To do
Update the lines below by changing every "shiny metallic wok" to "silver cooking pot" and leaving everything else unchanged. Leave out the pictures.

(Records for the task begins)

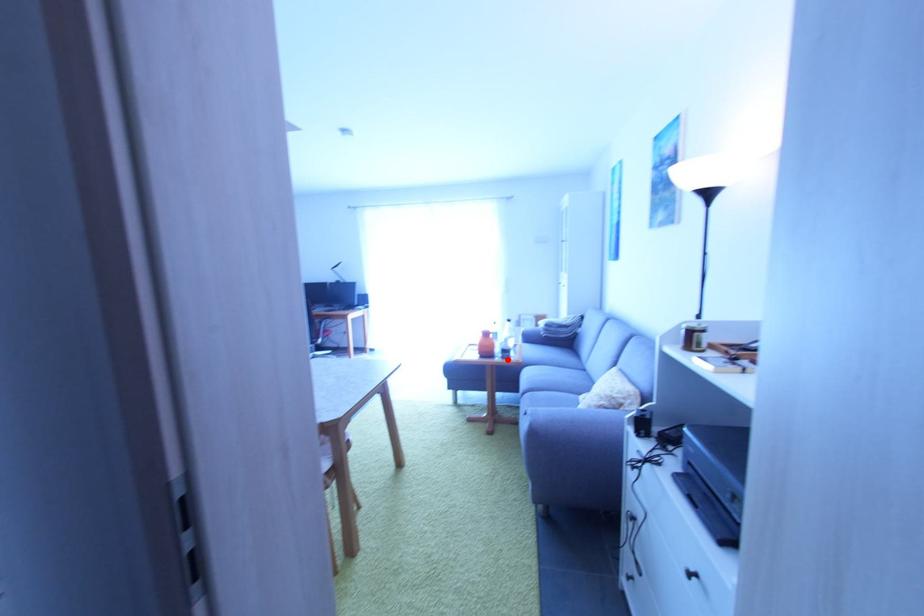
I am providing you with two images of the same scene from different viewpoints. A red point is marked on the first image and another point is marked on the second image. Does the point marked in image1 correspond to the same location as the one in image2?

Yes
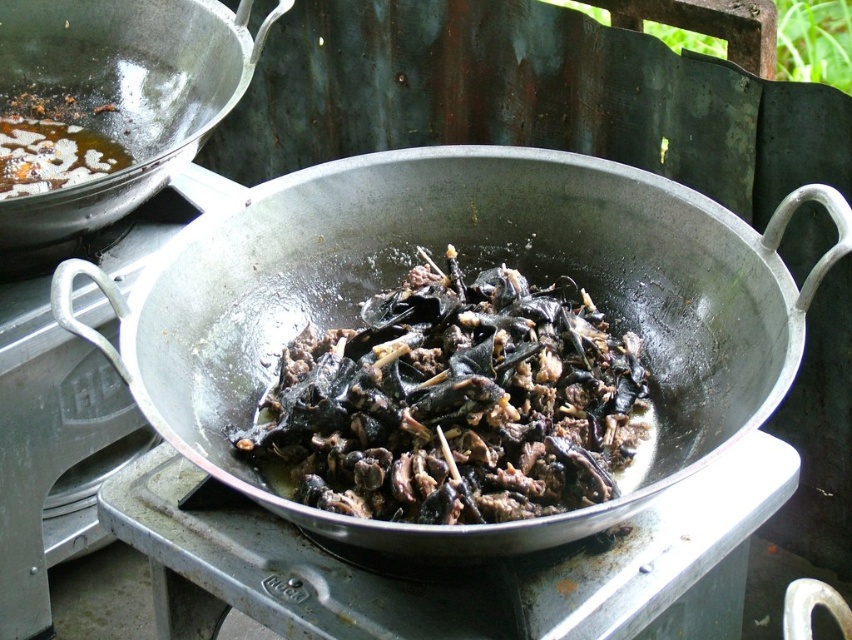
Is black matte wok at center below shiny metallic wok at upper left?

Correct, black matte wok at center is located below shiny metallic wok at upper left.

Can you confirm if black matte wok at center is shorter than shiny metallic wok at upper left?

Correct, black matte wok at center is not as tall as shiny metallic wok at upper left.

Identify the location of black matte wok at center. The width and height of the screenshot is (852, 640). (471, 264).

Does black matte food at center appear under shiny metallic wok at upper left?

Indeed, black matte food at center is positioned under shiny metallic wok at upper left.

Does black matte food at center appear on the right side of shiny metallic wok at upper left?

Yes, black matte food at center is to the right of shiny metallic wok at upper left.

Between point (620, 396) and point (213, 0), which one is positioned behind?

Point (213, 0)

You are a GUI agent. You are given a task and a screenshot of the screen. Output one action in this format:
    pyautogui.click(x=<x>, y=<y>)
    Task: Click on the black matte food at center
    Image resolution: width=852 pixels, height=640 pixels.
    Given the screenshot: What is the action you would take?
    pyautogui.click(x=455, y=403)

Can you confirm if black matte wok at center is positioned to the right of black matte food at center?

Indeed, black matte wok at center is positioned on the right side of black matte food at center.

Identify the location of black matte wok at center. Image resolution: width=852 pixels, height=640 pixels. (471, 264).

Image resolution: width=852 pixels, height=640 pixels. I want to click on black matte wok at center, so (471, 264).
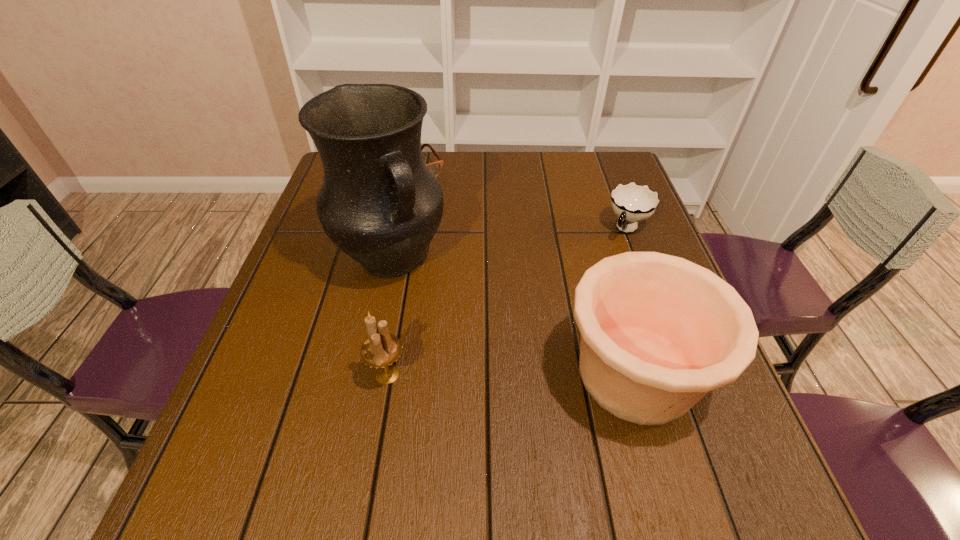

(Records for the task ends)

Written solution
I am providing you with two images of the same scene from different viewpoints. A red point is marked on the first image and another point is marked on the second image. Does the point marked in image1 correspond to the same location as the one in image2?

Yes
Is black matte wok at center below silver cooking pot at upper left?

Correct, black matte wok at center is located below silver cooking pot at upper left.

Can you confirm if black matte wok at center is shorter than silver cooking pot at upper left?

Correct, black matte wok at center is not as tall as silver cooking pot at upper left.

Identify the location of black matte wok at center. The width and height of the screenshot is (852, 640). (471, 264).

Does black matte food at center appear under silver cooking pot at upper left?

Indeed, black matte food at center is positioned under silver cooking pot at upper left.

Does black matte food at center appear on the right side of silver cooking pot at upper left?

Yes, black matte food at center is to the right of silver cooking pot at upper left.

Between point (620, 396) and point (213, 0), which one is positioned behind?

Point (213, 0)

You are a GUI agent. You are given a task and a screenshot of the screen. Output one action in this format:
    pyautogui.click(x=<x>, y=<y>)
    Task: Click on the black matte food at center
    Image resolution: width=852 pixels, height=640 pixels.
    Given the screenshot: What is the action you would take?
    pyautogui.click(x=455, y=403)

Can you confirm if black matte wok at center is positioned to the right of black matte food at center?

Indeed, black matte wok at center is positioned on the right side of black matte food at center.

Identify the location of black matte wok at center. Image resolution: width=852 pixels, height=640 pixels. (471, 264).

Image resolution: width=852 pixels, height=640 pixels. I want to click on black matte wok at center, so (471, 264).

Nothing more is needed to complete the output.